### Coordinate change listings
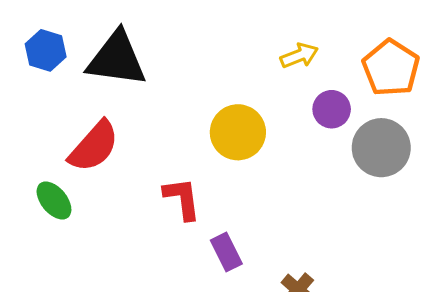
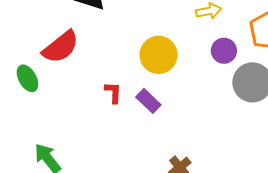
red L-shape: (182, 199) -> (113, 92), size x0.7
purple rectangle: (226, 252) -> (148, 101), moved, turned -30

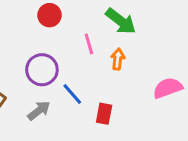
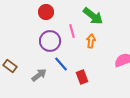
purple circle: (42, 70) -> (50, 41), moved
red rectangle: (104, 114) -> (82, 77), turned -32

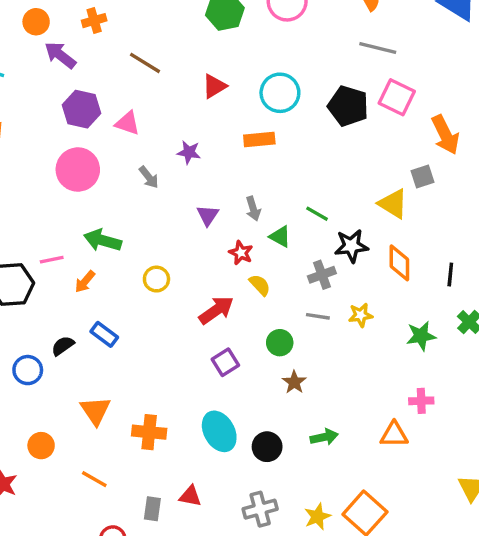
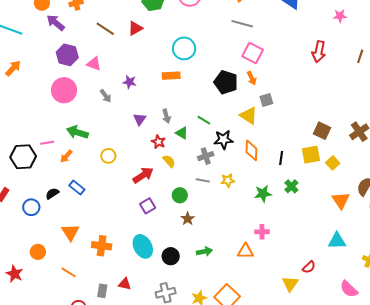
red triangle: (214, 86) -> (135, 28), moved
black pentagon: (348, 106) -> (226, 82), moved
orange arrow: (445, 135) -> (252, 78), moved, size x0.6

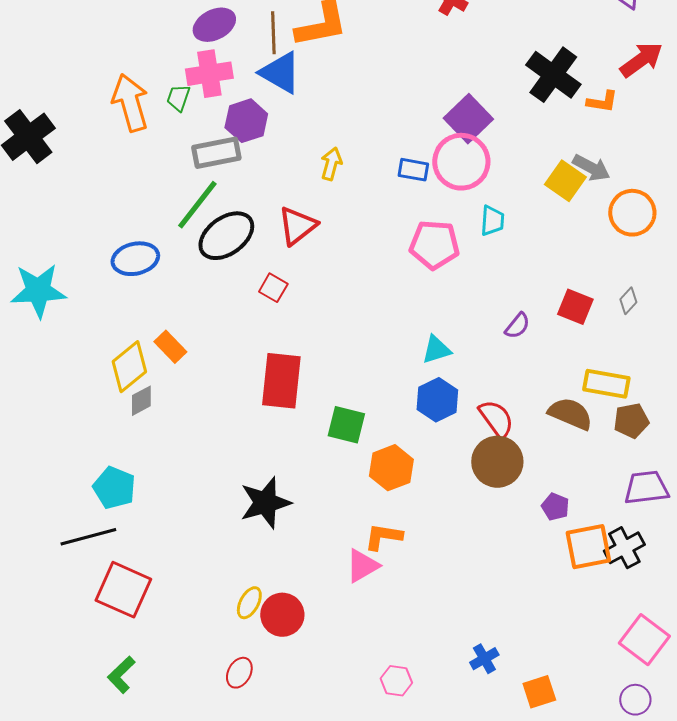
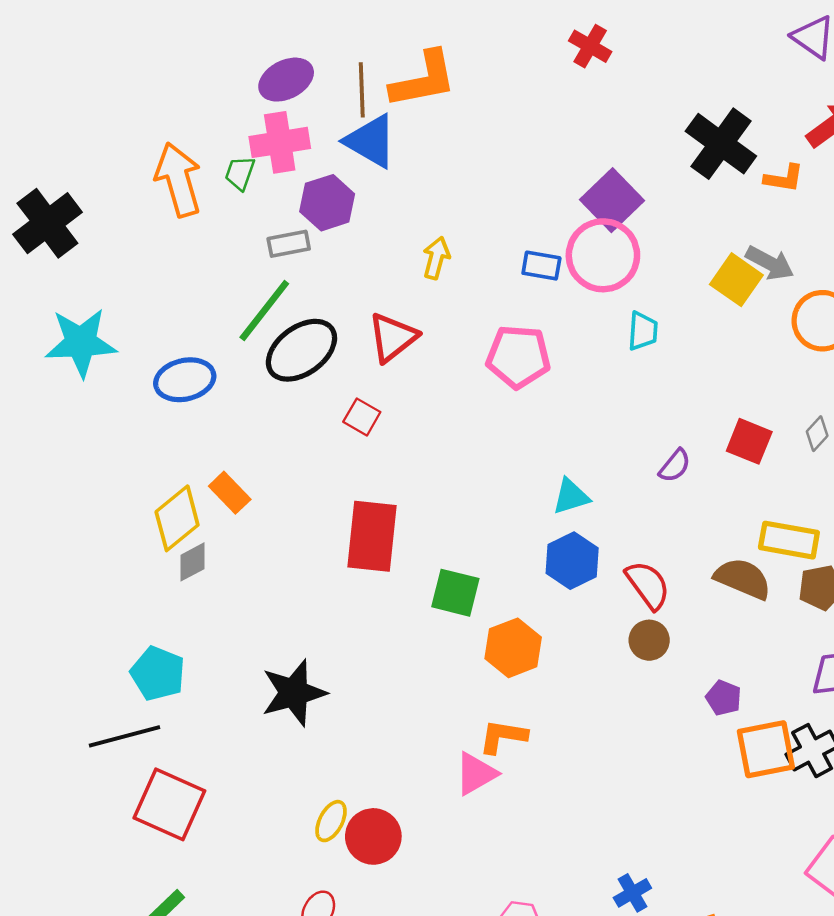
gray rectangle: (216, 153) -> (289, 244), size x0.7
pink pentagon: (434, 245) -> (518, 357), moved
cyan star: (38, 291) -> (81, 343), moved
brown circle: (497, 462) -> (649, 640), size x0.6
black star: (265, 503) -> (294, 693), moved

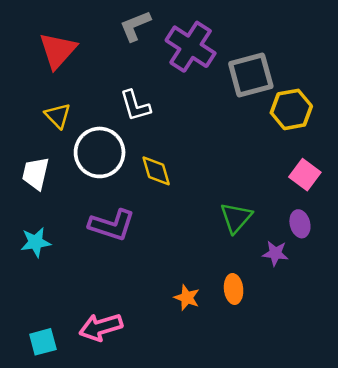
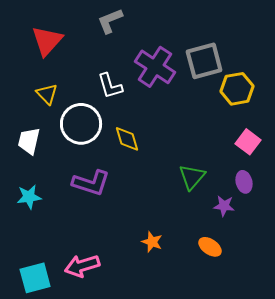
purple cross: (191, 47) -> (155, 67), moved
orange ellipse: (234, 289) -> (210, 247), moved, turned -50
cyan square: (43, 342) -> (35, 278), size x1.4

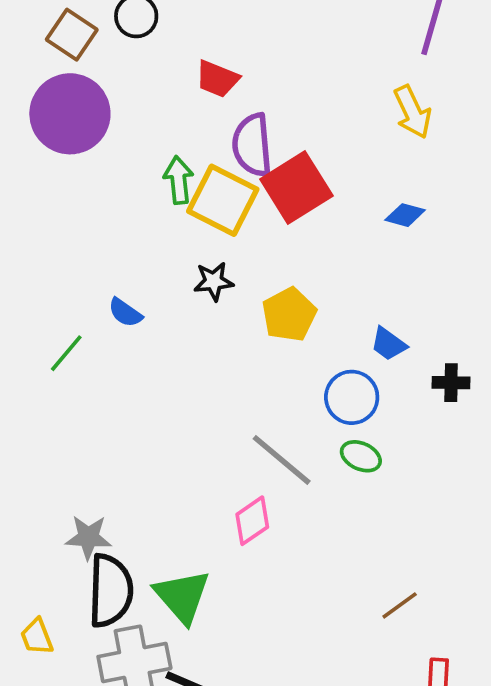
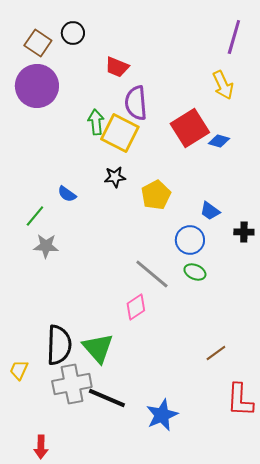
red square: (296, 187) -> (190, 128), moved
gray star: (88, 537) -> (46, 246), moved
yellow trapezoid: (37, 637) -> (19, 370), turned 45

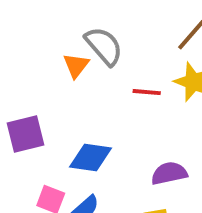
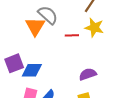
orange triangle: (76, 65) -> (35, 26), size x1.5
blue diamond: (90, 158) -> (32, 70), moved

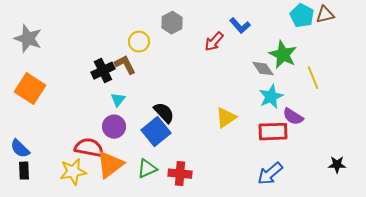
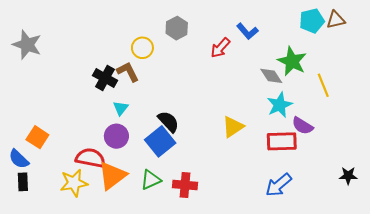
cyan pentagon: (302, 16) -> (312, 21), turned 30
black cross: (103, 71) -> (105, 78), turned -35
orange square: (30, 89) -> (37, 137), moved, size x0.7

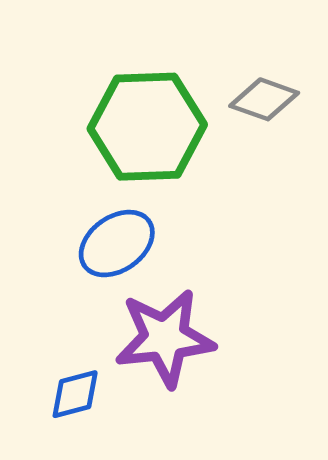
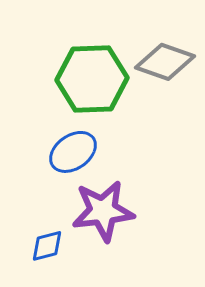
gray diamond: (264, 99) -> (165, 62), size x1.4

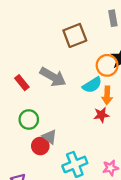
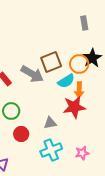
brown square: (75, 35) -> (51, 62), moved
red star: (101, 115) -> (74, 107), size x1.6
gray triangle: (50, 137) -> (50, 123), moved, turned -48

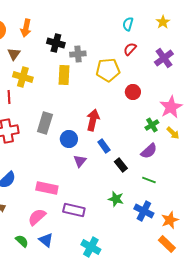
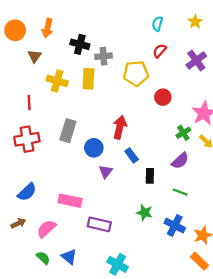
yellow cross: (23, 77) -> (57, 81), moved
black rectangle: (121, 165) -> (150, 176), turned 40
pink semicircle: (37, 217) -> (46, 229), moved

### How to complete this task
Beginning at the line with "red star: (101, 115) -> (74, 107), size x1.6", reproduce word for word each line through the last line of the records. Include both ends but no pictures.

### Exercise response
red star: (101, 115) -> (74, 107), size x1.6
gray triangle: (50, 137) -> (50, 123), moved, turned -48

yellow cross: (23, 77) -> (57, 81), moved
black rectangle: (121, 165) -> (150, 176), turned 40
pink semicircle: (37, 217) -> (46, 229), moved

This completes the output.